[Dataset excerpts]
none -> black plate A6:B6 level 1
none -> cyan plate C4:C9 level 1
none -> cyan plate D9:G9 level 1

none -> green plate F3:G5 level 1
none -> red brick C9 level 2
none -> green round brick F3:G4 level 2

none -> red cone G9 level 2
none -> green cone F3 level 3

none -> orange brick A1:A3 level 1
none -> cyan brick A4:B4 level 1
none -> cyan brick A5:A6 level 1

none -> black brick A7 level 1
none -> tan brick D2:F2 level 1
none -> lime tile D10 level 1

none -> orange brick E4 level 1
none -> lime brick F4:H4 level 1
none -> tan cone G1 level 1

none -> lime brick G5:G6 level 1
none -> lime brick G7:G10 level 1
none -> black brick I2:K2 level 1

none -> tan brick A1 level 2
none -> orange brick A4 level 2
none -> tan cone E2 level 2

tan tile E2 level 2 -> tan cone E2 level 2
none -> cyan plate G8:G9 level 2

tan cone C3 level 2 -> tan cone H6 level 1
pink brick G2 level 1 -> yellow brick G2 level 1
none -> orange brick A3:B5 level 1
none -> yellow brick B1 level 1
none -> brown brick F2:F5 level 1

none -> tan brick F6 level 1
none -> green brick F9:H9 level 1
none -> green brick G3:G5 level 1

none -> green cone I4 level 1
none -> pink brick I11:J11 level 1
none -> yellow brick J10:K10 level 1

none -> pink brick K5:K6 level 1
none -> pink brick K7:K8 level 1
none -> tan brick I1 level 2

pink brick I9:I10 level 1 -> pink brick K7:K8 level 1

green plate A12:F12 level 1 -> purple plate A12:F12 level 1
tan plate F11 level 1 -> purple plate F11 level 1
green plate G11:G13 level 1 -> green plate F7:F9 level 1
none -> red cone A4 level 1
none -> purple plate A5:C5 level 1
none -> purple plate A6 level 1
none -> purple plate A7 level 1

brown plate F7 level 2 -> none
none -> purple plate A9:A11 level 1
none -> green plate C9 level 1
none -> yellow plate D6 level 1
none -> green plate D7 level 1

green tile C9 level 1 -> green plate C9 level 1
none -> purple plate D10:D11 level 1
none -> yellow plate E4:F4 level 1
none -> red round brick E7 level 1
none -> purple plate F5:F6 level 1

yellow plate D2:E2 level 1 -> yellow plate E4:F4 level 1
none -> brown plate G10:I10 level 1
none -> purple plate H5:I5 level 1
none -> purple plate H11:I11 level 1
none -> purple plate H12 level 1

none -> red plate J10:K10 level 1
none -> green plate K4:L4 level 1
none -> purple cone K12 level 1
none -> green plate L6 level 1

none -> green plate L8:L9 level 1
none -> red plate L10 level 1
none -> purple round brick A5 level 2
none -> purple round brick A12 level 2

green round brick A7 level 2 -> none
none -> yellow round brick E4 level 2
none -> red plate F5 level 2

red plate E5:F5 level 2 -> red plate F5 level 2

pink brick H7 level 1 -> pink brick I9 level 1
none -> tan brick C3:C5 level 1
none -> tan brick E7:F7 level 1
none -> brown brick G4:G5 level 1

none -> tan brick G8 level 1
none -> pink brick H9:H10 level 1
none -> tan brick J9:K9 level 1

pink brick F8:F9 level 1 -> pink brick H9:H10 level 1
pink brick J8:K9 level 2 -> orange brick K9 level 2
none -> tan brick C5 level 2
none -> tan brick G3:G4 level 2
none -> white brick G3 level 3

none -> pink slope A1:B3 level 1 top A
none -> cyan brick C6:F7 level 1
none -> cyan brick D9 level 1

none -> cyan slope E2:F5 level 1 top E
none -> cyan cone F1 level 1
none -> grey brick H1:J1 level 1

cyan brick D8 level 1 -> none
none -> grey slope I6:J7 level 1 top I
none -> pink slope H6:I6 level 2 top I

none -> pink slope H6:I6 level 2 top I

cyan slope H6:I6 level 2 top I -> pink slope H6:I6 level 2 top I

▸ **What the exercise asks**
Your answer should be the lines above from the one containing "none -> pink brick I11:J11 level 1" through the one containing "none -> purple cone K12 level 1", copied exactly and with both ends kept.

▸ **Solution for this task**
none -> pink brick I11:J11 level 1
none -> yellow brick J10:K10 level 1

none -> pink brick K5:K6 level 1
none -> pink brick K7:K8 level 1
none -> tan brick I1 level 2

pink brick I9:I10 level 1 -> pink brick K7:K8 level 1

green plate A12:F12 level 1 -> purple plate A12:F12 level 1
tan plate F11 level 1 -> purple plate F11 level 1
green plate G11:G13 level 1 -> green plate F7:F9 level 1
none -> red cone A4 level 1
none -> purple plate A5:C5 level 1
none -> purple plate A6 level 1
none -> purple plate A7 level 1

brown plate F7 level 2 -> none
none -> purple plate A9:A11 level 1
none -> green plate C9 level 1
none -> yellow plate D6 level 1
none -> green plate D7 level 1

green tile C9 level 1 -> green plate C9 level 1
none -> purple plate D10:D11 level 1
none -> yellow plate E4:F4 level 1
none -> red round brick E7 level 1
none -> purple plate F5:F6 level 1

yellow plate D2:E2 level 1 -> yellow plate E4:F4 level 1
none -> brown plate G10:I10 level 1
none -> purple plate H5:I5 level 1
none -> purple plate H11:I11 level 1
none -> purple plate H12 level 1

none -> red plate J10:K10 level 1
none -> green plate K4:L4 level 1
none -> purple cone K12 level 1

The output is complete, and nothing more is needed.